*Stored data*:
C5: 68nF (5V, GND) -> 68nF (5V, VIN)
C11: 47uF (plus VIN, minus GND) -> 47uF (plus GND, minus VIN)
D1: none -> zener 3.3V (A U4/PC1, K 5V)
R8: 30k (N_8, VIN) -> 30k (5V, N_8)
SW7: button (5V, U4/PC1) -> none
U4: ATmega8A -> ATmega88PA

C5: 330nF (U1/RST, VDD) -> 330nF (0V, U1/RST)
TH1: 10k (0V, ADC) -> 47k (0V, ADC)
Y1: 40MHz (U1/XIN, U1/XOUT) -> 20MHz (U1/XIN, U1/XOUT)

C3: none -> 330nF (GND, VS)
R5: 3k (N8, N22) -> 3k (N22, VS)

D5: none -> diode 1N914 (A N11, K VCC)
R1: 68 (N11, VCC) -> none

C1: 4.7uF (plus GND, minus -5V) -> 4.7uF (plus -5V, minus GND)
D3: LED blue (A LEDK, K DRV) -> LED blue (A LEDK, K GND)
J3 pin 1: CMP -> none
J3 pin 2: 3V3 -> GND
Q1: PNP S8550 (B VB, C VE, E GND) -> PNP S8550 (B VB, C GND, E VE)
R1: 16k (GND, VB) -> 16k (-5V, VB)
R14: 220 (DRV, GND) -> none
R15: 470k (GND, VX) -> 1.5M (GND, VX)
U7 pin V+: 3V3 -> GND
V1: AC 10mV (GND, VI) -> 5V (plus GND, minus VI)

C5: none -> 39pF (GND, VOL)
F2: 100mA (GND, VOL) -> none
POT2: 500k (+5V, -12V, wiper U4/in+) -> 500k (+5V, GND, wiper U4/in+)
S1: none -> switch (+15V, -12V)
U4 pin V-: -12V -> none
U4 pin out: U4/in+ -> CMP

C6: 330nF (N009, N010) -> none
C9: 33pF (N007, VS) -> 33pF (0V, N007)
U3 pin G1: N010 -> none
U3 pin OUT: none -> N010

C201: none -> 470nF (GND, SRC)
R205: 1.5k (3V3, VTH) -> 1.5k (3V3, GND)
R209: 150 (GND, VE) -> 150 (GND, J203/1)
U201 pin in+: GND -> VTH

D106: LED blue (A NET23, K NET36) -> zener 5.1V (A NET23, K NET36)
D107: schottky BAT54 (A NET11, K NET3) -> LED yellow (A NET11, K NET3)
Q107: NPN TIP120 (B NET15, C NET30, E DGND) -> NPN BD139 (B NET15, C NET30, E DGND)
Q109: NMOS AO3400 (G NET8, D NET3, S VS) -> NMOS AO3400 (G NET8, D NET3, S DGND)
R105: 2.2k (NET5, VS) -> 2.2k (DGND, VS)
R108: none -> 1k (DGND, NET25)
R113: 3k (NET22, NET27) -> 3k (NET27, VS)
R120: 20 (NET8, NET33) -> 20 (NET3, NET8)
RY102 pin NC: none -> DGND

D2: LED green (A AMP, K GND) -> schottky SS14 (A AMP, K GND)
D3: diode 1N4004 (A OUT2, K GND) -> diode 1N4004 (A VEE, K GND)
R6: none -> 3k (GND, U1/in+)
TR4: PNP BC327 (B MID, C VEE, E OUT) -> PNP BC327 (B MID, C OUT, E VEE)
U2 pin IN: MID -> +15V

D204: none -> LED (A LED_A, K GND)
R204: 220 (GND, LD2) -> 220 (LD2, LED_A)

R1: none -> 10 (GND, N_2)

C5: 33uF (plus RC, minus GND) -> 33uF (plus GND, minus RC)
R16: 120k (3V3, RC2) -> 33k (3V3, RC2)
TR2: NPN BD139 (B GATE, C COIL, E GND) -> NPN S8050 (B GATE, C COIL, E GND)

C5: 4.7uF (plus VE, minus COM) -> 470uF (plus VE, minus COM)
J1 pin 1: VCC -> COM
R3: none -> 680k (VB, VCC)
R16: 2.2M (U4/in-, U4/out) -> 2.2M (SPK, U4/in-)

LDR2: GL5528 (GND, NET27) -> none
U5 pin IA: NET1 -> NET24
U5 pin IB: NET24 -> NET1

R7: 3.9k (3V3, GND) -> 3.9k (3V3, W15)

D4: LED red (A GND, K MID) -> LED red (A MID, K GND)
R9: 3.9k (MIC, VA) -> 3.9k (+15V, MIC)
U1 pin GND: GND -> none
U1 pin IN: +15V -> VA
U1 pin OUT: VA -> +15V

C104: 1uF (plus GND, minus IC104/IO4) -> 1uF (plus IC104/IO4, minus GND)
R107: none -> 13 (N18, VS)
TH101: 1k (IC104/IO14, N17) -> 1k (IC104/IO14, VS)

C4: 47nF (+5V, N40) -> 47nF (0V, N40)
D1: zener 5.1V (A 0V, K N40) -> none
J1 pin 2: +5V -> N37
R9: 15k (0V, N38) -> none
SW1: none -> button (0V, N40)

*Try it*: From the line that contains "R16: 2.2M (U4/in-, U4/out)" through the end of the records above, print every line exactly and nothing else.

*Response*:
R16: 2.2M (U4/in-, U4/out) -> 2.2M (SPK, U4/in-)

LDR2: GL5528 (GND, NET27) -> none
U5 pin IA: NET1 -> NET24
U5 pin IB: NET24 -> NET1

R7: 3.9k (3V3, GND) -> 3.9k (3V3, W15)

D4: LED red (A GND, K MID) -> LED red (A MID, K GND)
R9: 3.9k (MIC, VA) -> 3.9k (+15V, MIC)
U1 pin GND: GND -> none
U1 pin IN: +15V -> VA
U1 pin OUT: VA -> +15V

C104: 1uF (plus GND, minus IC104/IO4) -> 1uF (plus IC104/IO4, minus GND)
R107: none -> 13 (N18, VS)
TH101: 1k (IC104/IO14, N17) -> 1k (IC104/IO14, VS)

C4: 47nF (+5V, N40) -> 47nF (0V, N40)
D1: zener 5.1V (A 0V, K N40) -> none
J1 pin 2: +5V -> N37
R9: 15k (0V, N38) -> none
SW1: none -> button (0V, N40)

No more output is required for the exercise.